=== Data excerpts ===
★ ★ ★ ★ ★

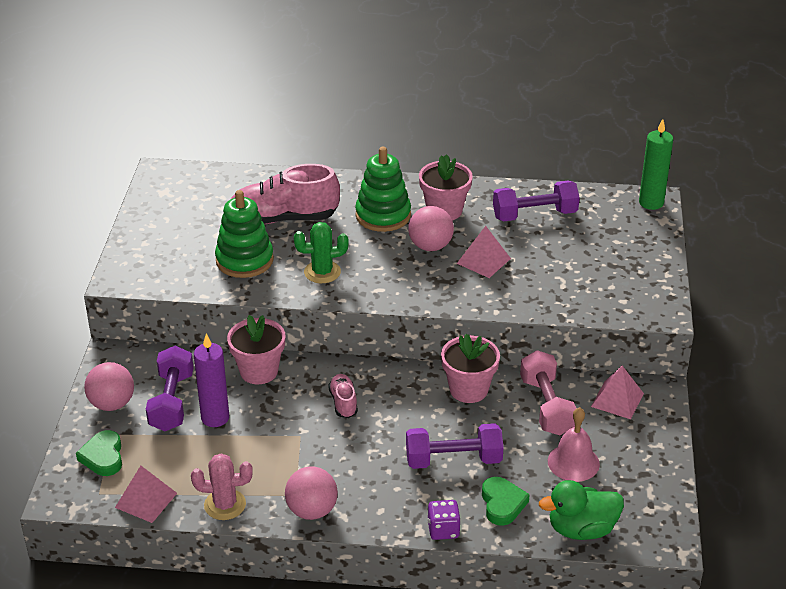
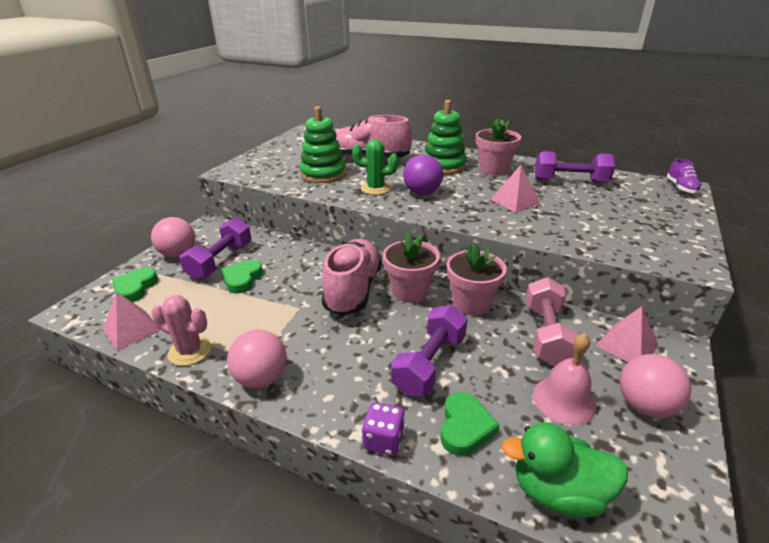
camera: 20 degrees right, 5 degrees down
purple candle [194,334,229,427] -> green heart [221,260,263,294]
pink flower pot [227,315,285,384] -> pink flower pot moved to [383,232,440,303]
pink shoe [328,374,358,418] -> pink shoe [322,239,382,316], size x2.06
purple dumbbell [406,423,504,469] -> purple dumbbell turned 75 degrees counterclockwise [391,305,468,396]
pink ball [408,206,454,251] -> pink ball moved to [620,354,691,418]
green candle [639,119,673,210] -> purple shoe [667,158,702,194]
none -> purple ball [403,154,443,195]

★ ★ ★ ★ ★

=== Work instructions ===
Set out every record exactly, images excluded.

=== Exercise answer ===
camera: 20 degrees right, 5 degrees down
purple candle [194,334,229,427] -> green heart [221,260,263,294]
pink flower pot [227,315,285,384] -> pink flower pot moved to [383,232,440,303]
pink shoe [328,374,358,418] -> pink shoe [322,239,382,316], size x2.06
purple dumbbell [406,423,504,469] -> purple dumbbell turned 75 degrees counterclockwise [391,305,468,396]
pink ball [408,206,454,251] -> pink ball moved to [620,354,691,418]
green candle [639,119,673,210] -> purple shoe [667,158,702,194]
none -> purple ball [403,154,443,195]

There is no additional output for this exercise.